**WHAT THIS TASK INVOLVES:**
Please repeat the rows below word for word, without any changes.

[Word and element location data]
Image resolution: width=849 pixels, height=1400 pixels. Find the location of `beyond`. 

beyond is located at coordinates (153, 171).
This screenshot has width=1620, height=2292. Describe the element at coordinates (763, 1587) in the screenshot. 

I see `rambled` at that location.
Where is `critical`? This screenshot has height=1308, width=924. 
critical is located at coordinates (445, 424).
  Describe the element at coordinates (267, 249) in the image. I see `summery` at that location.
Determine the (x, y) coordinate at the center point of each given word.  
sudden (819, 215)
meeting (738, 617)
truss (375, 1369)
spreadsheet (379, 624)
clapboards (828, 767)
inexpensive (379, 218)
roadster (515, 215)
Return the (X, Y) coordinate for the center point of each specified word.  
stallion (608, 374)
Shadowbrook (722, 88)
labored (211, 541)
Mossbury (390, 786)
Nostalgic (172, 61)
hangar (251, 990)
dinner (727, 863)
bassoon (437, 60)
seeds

**OUTPUT:**
Image resolution: width=849 pixels, height=1400 pixels. Find the location of `beyond`. 

beyond is located at coordinates (153, 171).
This screenshot has width=1620, height=2292. Describe the element at coordinates (763, 1587) in the screenshot. 

I see `rambled` at that location.
Where is `critical`? This screenshot has height=1308, width=924. 
critical is located at coordinates (445, 424).
  Describe the element at coordinates (267, 249) in the image. I see `summery` at that location.
Determine the (x, y) coordinate at the center point of each given word.  
sudden (819, 215)
meeting (738, 617)
truss (375, 1369)
spreadsheet (379, 624)
clapboards (828, 767)
inexpensive (379, 218)
roadster (515, 215)
Return the (X, Y) coordinate for the center point of each specified word.  
stallion (608, 374)
Shadowbrook (722, 88)
labored (211, 541)
Mossbury (390, 786)
Nostalgic (172, 61)
hangar (251, 990)
dinner (727, 863)
bassoon (437, 60)
seeds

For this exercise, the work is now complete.